GIVEN RECORDS:
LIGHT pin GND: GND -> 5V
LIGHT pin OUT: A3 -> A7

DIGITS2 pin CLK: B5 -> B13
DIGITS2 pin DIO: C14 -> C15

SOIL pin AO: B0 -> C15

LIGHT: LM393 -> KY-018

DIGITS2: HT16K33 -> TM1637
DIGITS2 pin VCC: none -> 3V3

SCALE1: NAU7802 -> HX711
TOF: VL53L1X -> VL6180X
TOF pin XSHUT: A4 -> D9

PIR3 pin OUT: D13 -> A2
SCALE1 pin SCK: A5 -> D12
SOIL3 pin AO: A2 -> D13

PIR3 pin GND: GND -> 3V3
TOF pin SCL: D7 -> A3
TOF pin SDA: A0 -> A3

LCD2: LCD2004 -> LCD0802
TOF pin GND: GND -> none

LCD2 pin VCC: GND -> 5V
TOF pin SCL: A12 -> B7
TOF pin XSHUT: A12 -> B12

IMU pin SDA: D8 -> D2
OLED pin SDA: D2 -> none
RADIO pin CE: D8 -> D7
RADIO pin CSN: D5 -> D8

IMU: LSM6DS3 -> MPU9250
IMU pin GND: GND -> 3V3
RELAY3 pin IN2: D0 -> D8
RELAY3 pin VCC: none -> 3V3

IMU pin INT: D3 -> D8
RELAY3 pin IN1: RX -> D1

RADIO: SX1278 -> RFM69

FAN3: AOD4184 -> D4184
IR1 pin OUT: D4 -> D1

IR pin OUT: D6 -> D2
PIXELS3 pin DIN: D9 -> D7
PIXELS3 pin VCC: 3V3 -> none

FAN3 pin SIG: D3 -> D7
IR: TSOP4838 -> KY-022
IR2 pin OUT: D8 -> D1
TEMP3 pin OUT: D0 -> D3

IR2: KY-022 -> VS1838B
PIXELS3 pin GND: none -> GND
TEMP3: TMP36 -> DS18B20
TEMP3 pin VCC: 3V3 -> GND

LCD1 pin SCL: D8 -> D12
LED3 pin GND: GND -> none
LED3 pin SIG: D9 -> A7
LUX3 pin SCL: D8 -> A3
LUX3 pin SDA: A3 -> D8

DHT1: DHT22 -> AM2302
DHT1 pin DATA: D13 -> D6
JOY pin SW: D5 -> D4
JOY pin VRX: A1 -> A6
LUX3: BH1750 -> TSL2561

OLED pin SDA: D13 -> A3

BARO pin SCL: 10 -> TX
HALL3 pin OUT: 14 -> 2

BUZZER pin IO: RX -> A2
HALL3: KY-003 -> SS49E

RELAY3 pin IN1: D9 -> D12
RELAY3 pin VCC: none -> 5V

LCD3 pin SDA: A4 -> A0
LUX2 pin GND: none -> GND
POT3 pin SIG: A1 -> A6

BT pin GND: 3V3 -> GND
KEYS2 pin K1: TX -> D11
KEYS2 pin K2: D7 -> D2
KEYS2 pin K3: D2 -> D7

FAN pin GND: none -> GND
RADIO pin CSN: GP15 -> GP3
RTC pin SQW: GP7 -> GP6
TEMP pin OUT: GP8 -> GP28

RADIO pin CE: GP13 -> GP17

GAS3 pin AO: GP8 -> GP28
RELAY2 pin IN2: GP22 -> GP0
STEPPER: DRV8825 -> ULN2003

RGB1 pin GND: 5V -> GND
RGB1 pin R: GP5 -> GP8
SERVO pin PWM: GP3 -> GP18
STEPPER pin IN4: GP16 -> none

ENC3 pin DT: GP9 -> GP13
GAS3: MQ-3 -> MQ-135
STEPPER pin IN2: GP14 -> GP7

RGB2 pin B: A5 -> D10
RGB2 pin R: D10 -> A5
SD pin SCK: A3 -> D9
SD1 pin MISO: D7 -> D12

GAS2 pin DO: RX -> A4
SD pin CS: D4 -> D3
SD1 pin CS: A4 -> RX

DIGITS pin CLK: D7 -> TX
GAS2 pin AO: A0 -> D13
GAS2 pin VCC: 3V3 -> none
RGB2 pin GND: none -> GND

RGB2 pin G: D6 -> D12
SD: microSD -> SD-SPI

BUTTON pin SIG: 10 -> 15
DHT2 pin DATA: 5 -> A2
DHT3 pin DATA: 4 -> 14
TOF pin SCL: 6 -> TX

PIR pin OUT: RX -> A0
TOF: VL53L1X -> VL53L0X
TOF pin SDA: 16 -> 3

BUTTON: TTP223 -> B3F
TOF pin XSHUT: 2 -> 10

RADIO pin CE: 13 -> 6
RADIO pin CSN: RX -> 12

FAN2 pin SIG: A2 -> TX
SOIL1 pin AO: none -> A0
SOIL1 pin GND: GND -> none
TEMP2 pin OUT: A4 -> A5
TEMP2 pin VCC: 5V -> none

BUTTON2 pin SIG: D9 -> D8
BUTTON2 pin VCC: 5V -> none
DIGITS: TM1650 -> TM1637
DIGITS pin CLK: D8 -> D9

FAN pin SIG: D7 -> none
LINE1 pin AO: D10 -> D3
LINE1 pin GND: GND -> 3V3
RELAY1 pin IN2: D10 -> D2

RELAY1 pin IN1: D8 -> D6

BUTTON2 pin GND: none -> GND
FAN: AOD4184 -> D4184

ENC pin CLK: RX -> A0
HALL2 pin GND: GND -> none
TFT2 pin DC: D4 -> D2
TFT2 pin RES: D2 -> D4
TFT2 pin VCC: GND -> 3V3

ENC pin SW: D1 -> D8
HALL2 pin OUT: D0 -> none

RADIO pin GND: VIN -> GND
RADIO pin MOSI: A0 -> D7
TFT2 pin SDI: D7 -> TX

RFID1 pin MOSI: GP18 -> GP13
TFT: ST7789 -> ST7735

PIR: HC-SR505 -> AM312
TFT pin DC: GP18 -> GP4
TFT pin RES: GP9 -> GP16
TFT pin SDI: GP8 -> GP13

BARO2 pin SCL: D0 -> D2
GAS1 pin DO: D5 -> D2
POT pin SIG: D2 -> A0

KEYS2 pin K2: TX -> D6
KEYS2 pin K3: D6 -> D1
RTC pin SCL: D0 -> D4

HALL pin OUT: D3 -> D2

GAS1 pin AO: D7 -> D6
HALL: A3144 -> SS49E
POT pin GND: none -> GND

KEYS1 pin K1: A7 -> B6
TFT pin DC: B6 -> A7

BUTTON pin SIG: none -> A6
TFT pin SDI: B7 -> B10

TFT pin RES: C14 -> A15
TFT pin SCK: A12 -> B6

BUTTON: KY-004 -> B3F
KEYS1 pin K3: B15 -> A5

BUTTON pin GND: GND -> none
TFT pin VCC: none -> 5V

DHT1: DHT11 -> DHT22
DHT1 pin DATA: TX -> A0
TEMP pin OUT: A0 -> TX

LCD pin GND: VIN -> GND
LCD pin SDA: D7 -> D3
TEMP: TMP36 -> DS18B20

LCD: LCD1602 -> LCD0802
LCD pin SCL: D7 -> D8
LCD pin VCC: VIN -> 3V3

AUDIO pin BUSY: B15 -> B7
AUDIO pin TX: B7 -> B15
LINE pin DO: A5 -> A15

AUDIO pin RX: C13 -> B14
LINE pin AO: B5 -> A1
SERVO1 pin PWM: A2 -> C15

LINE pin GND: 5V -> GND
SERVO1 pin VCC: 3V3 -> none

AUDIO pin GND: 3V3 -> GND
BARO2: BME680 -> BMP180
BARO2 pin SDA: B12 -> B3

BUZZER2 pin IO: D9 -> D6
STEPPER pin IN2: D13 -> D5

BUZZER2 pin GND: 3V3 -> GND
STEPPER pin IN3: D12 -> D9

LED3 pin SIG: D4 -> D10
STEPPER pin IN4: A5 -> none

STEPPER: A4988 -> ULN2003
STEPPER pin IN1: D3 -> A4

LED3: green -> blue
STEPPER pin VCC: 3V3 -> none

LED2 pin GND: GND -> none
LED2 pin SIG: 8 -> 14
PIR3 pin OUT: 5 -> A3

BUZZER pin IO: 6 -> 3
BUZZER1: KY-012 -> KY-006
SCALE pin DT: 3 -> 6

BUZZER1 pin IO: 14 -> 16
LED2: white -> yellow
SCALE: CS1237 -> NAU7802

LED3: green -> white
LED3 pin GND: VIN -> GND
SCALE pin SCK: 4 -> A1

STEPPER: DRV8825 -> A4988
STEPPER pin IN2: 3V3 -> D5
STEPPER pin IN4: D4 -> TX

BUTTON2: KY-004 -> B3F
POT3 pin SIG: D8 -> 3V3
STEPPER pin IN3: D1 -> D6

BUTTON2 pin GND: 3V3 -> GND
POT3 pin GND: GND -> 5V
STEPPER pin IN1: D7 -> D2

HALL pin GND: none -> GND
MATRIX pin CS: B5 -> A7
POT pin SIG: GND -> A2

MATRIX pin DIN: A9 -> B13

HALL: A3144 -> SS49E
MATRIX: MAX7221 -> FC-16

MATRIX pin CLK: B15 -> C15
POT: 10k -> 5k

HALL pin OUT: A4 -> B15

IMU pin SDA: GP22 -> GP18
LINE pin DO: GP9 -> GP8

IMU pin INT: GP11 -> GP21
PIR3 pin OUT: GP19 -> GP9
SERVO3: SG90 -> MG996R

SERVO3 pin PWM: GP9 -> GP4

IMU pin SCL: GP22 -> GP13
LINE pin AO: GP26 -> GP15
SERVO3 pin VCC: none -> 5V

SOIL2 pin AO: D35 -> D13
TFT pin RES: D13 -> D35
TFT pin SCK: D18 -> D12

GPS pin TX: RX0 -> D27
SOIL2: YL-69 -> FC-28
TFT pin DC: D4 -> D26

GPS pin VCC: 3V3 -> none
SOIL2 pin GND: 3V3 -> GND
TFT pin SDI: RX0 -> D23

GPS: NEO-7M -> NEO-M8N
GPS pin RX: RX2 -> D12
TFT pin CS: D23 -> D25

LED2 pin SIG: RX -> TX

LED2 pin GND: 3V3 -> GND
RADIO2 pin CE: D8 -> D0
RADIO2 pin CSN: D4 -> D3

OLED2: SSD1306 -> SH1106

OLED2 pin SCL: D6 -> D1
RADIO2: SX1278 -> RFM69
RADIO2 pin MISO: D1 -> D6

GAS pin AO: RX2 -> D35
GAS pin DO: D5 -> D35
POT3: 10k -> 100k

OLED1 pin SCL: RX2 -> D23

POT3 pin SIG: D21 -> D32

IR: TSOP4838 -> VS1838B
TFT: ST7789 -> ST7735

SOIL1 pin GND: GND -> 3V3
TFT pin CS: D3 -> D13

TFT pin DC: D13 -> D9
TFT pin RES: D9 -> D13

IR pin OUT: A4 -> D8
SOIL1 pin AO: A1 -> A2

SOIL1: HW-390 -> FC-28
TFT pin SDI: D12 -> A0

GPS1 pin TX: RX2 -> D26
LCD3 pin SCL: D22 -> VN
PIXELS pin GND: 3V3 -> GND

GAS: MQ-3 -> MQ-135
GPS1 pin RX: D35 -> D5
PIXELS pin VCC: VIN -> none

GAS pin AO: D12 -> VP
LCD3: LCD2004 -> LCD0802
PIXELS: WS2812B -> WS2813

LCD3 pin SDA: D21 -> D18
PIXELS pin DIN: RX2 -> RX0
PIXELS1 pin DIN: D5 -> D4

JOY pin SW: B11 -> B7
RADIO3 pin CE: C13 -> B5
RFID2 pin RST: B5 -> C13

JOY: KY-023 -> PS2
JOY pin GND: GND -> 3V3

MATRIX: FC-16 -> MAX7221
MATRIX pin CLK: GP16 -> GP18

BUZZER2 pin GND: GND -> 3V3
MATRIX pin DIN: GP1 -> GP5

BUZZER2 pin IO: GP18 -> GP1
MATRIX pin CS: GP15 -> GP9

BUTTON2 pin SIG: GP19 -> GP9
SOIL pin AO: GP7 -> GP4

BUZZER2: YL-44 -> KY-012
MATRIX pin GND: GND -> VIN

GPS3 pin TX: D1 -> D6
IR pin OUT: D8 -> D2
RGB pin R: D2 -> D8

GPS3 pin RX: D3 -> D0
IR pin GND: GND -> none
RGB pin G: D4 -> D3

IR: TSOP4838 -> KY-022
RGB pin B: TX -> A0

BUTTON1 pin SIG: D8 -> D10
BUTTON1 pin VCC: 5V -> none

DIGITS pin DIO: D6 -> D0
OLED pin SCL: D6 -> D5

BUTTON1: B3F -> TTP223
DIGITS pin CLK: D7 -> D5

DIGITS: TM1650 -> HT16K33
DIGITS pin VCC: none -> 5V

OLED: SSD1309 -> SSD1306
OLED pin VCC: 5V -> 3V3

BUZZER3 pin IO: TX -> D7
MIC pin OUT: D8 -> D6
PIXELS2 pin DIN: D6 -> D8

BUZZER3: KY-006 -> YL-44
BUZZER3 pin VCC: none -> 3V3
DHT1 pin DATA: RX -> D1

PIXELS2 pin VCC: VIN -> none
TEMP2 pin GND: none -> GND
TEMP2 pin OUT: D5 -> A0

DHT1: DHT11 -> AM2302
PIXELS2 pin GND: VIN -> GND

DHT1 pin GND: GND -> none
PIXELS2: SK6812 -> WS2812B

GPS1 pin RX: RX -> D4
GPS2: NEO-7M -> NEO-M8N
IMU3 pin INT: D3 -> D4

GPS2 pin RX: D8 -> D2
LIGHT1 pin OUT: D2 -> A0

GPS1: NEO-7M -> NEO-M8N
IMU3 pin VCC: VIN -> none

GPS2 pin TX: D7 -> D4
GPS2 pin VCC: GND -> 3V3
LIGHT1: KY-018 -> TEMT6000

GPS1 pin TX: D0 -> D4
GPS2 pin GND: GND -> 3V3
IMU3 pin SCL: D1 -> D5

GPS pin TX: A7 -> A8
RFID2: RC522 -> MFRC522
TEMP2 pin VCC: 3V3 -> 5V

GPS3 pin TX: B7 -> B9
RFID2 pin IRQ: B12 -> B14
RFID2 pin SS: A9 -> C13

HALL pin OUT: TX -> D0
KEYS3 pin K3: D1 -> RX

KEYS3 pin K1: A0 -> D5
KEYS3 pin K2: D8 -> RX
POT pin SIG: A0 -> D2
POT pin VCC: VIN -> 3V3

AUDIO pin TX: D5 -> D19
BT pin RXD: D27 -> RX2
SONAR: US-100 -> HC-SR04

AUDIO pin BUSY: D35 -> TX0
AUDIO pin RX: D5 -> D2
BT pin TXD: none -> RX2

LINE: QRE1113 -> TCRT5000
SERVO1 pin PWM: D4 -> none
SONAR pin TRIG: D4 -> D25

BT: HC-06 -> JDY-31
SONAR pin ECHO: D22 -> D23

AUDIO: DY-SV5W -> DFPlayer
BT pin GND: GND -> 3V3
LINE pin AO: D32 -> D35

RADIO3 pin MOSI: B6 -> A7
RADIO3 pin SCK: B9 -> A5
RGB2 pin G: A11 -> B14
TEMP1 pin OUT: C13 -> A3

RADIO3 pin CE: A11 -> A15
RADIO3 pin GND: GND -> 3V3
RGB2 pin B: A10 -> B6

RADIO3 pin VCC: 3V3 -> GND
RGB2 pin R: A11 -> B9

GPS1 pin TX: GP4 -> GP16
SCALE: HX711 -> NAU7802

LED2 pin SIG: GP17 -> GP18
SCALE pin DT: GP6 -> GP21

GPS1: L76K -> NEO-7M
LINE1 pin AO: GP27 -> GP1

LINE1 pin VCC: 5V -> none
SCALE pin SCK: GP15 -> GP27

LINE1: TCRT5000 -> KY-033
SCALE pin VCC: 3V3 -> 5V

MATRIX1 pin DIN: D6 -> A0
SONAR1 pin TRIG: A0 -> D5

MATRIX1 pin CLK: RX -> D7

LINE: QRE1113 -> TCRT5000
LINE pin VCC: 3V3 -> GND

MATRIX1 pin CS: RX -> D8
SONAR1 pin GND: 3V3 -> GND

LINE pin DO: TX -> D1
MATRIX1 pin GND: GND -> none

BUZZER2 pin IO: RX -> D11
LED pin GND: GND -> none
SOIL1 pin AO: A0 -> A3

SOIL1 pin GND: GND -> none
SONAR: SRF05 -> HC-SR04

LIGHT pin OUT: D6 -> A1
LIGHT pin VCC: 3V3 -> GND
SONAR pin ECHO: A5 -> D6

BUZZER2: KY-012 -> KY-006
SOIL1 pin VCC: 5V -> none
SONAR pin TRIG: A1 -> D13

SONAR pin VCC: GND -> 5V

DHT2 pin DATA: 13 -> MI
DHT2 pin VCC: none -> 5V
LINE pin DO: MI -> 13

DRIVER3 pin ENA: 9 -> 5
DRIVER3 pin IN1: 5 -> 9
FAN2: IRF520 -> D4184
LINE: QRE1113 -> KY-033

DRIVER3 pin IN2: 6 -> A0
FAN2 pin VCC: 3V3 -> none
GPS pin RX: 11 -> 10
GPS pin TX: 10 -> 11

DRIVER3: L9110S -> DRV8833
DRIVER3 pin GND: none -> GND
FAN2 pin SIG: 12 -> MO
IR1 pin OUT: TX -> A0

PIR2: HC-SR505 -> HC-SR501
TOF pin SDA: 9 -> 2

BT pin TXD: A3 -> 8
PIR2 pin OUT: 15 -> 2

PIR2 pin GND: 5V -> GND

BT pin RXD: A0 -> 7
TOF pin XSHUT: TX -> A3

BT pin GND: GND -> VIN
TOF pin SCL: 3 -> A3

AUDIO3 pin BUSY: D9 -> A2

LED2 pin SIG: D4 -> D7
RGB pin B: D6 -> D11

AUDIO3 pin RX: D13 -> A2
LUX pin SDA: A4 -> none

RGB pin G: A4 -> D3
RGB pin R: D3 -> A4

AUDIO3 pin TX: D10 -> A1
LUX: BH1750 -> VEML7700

TASK GOAL:
Once the line containing "RELAY3 pin VCC: none -> 3V3" has been written out, please stop; every line before it, back to the first line of the records above, should be given exactly.

TASK ANSWER:
LIGHT pin GND: GND -> 5V
LIGHT pin OUT: A3 -> A7

DIGITS2 pin CLK: B5 -> B13
DIGITS2 pin DIO: C14 -> C15

SOIL pin AO: B0 -> C15

LIGHT: LM393 -> KY-018

DIGITS2: HT16K33 -> TM1637
DIGITS2 pin VCC: none -> 3V3

SCALE1: NAU7802 -> HX711
TOF: VL53L1X -> VL6180X
TOF pin XSHUT: A4 -> D9

PIR3 pin OUT: D13 -> A2
SCALE1 pin SCK: A5 -> D12
SOIL3 pin AO: A2 -> D13

PIR3 pin GND: GND -> 3V3
TOF pin SCL: D7 -> A3
TOF pin SDA: A0 -> A3

LCD2: LCD2004 -> LCD0802
TOF pin GND: GND -> none

LCD2 pin VCC: GND -> 5V
TOF pin SCL: A12 -> B7
TOF pin XSHUT: A12 -> B12

IMU pin SDA: D8 -> D2
OLED pin SDA: D2 -> none
RADIO pin CE: D8 -> D7
RADIO pin CSN: D5 -> D8

IMU: LSM6DS3 -> MPU9250
IMU pin GND: GND -> 3V3
RELAY3 pin IN2: D0 -> D8
RELAY3 pin VCC: none -> 3V3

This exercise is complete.